#### [作業の指示]
「red trapezoid: moved 5 px right」を含む行から最後の行までを、「moved」を「shifted」に置き換えて更新してください。そのほかは変えず、画像は答えに入れないでください。

#### [練習用の資料]
◆ ◆ ◆ ◆ ◆
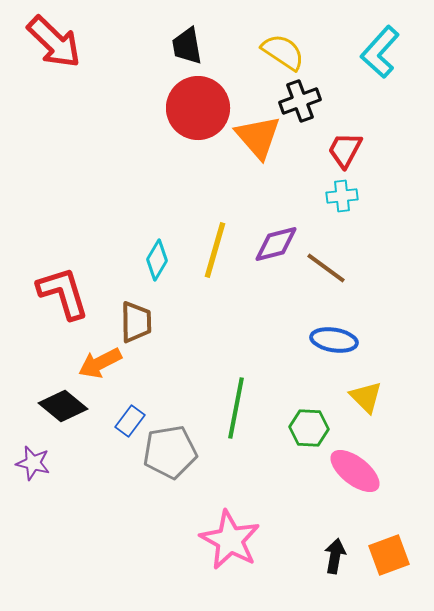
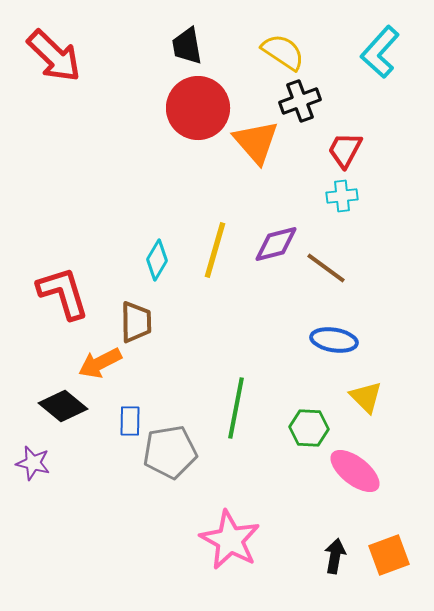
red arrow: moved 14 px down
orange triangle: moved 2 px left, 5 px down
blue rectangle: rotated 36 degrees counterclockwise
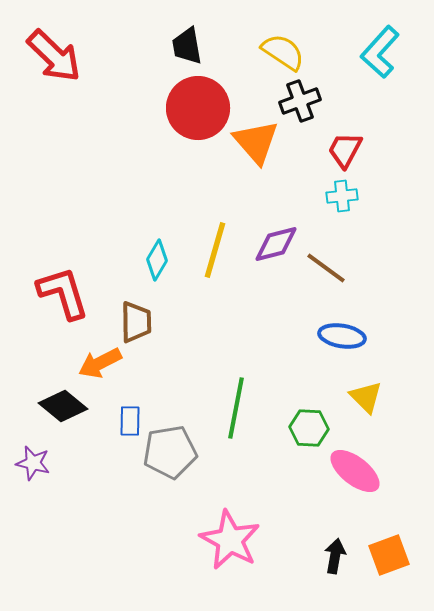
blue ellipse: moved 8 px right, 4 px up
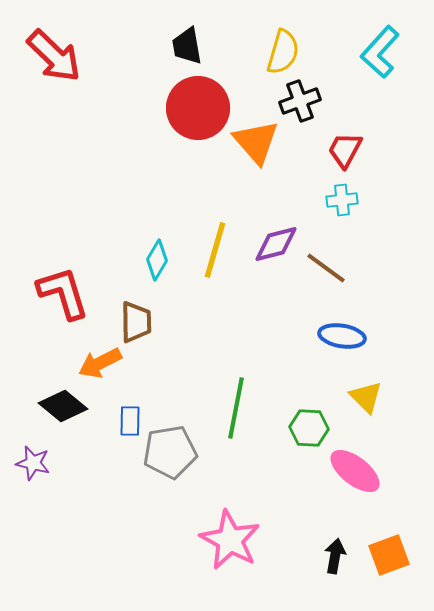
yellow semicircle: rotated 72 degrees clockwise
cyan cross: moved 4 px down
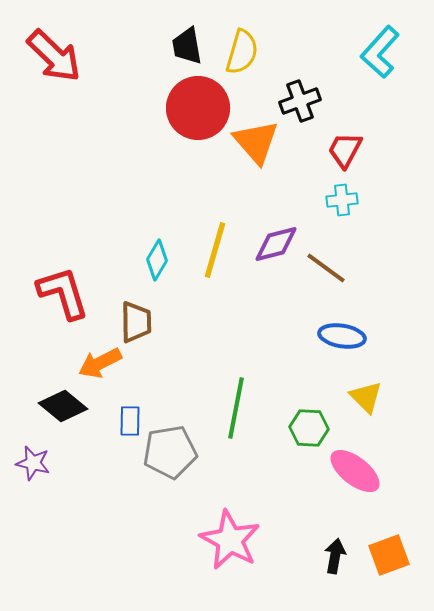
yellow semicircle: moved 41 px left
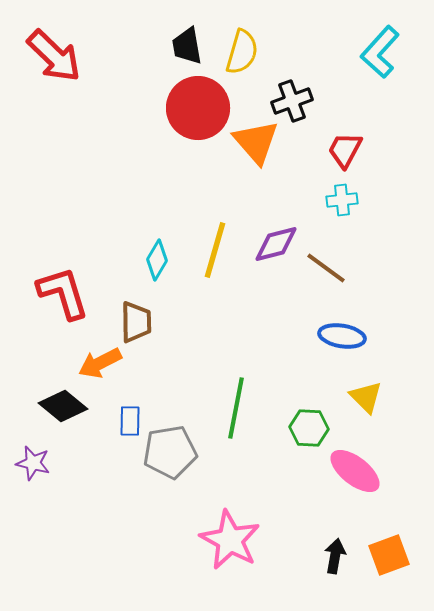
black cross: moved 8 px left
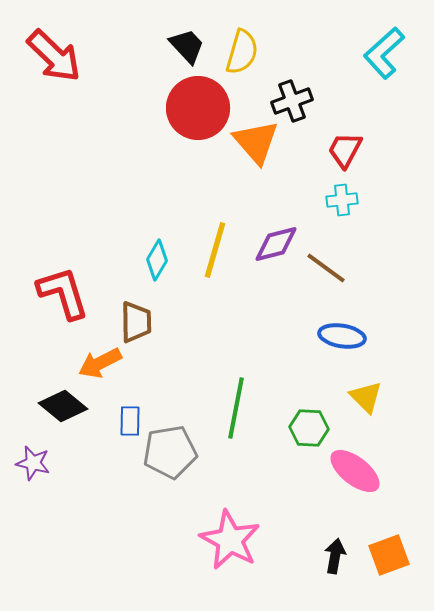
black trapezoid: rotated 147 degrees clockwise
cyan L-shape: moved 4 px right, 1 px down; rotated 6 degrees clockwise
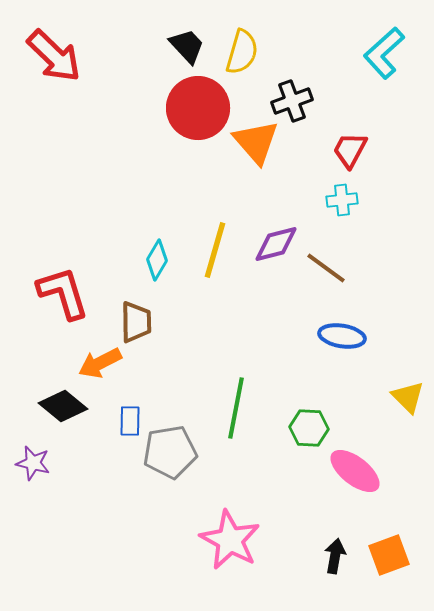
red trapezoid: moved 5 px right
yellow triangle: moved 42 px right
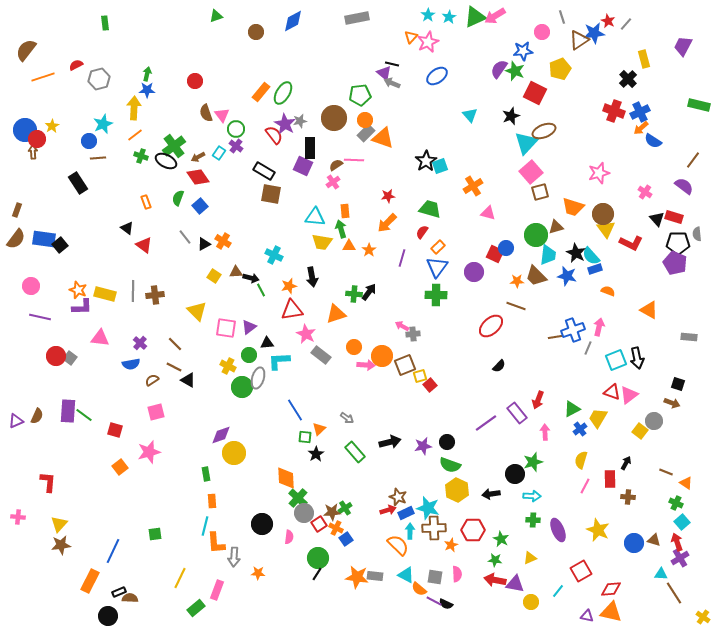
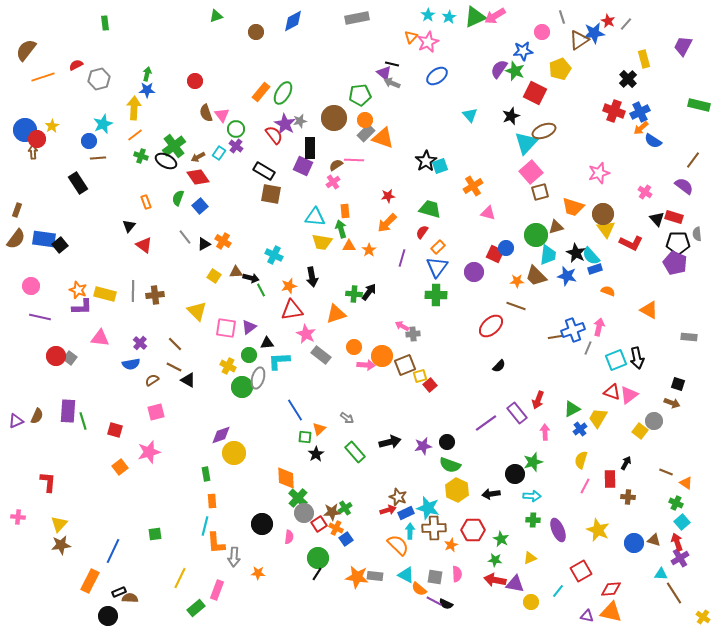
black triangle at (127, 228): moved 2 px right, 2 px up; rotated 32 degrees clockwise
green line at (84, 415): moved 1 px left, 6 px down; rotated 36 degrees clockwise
◆ ◆ ◆ ◆ ◆
#### [この練習の解答]
red trapezoid: shifted 5 px right
yellow triangle: shifted 42 px right
black triangle at (127, 228): shifted 2 px right, 2 px up; rotated 32 degrees clockwise
green line at (84, 415): shifted 1 px left, 6 px down; rotated 36 degrees clockwise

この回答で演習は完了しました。